→ **What needs to be done**: Word for word, copy the listing below and leave out its images.

>>>

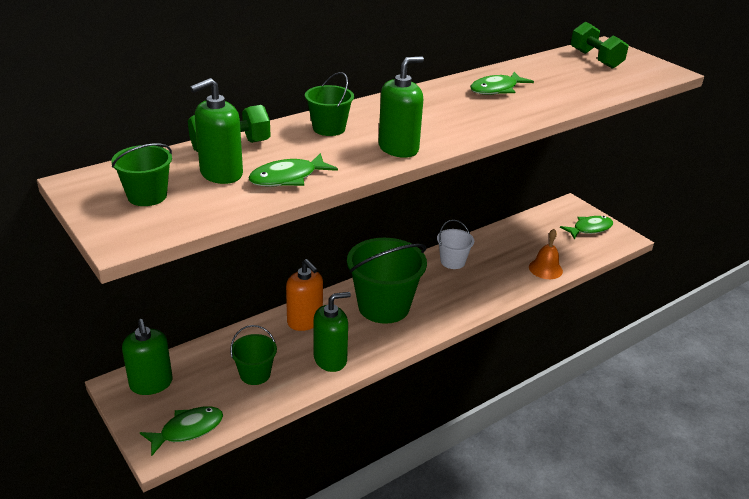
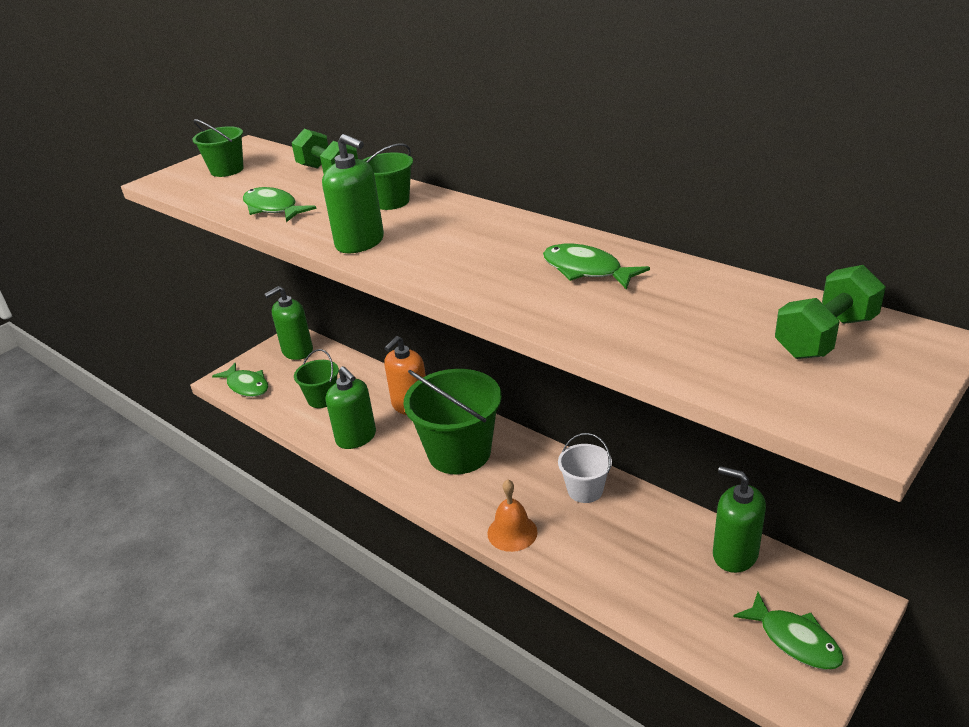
camera: 80 degrees right, 0 degrees up
(221, 173) = (273, 183): green soap dispenser -> green soap dispenser (735, 554)
(545, 269) = (627, 592): orange bell -> orange bell (512, 532)

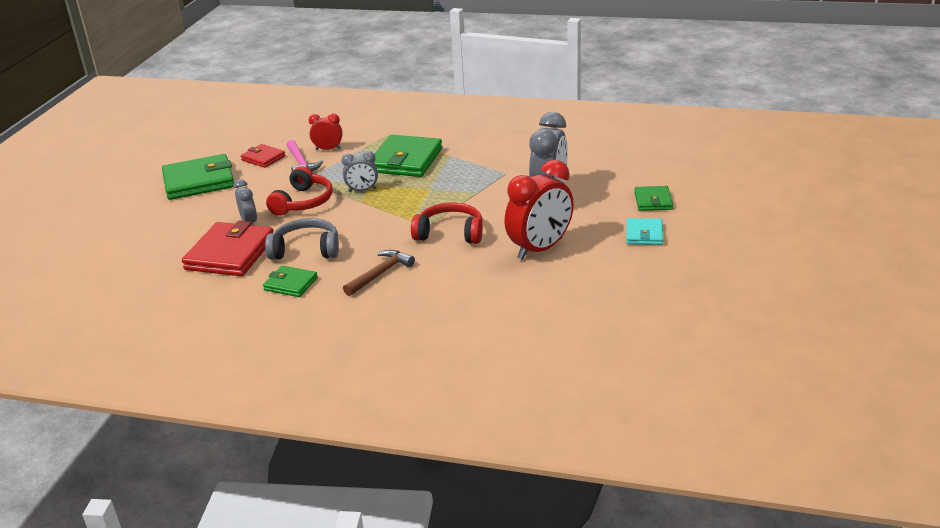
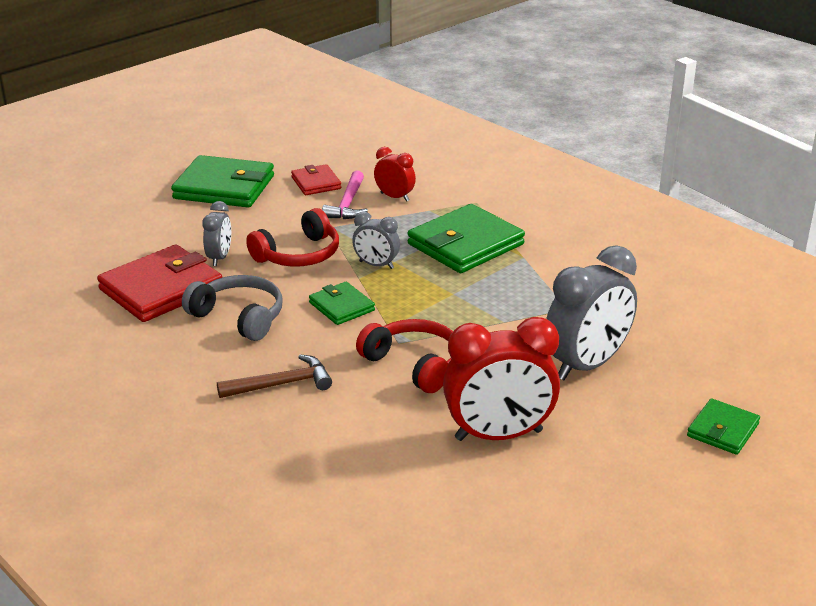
camera: 30 degrees right, 0 degrees up
(291, 284) = (178, 354): green wallet -> green wallet (341, 306)
(644, 234) = (658, 475): turquoise wallet -> none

<<<

→ **Result of the exercise**:
camera: 80 degrees right, 0 degrees up
(221, 173) = (273, 183): green soap dispenser -> green soap dispenser (735, 554)
(545, 269) = (627, 592): orange bell -> orange bell (512, 532)

camera: 30 degrees right, 0 degrees up
(291, 284) = (178, 354): green wallet -> green wallet (341, 306)
(644, 234) = (658, 475): turquoise wallet -> none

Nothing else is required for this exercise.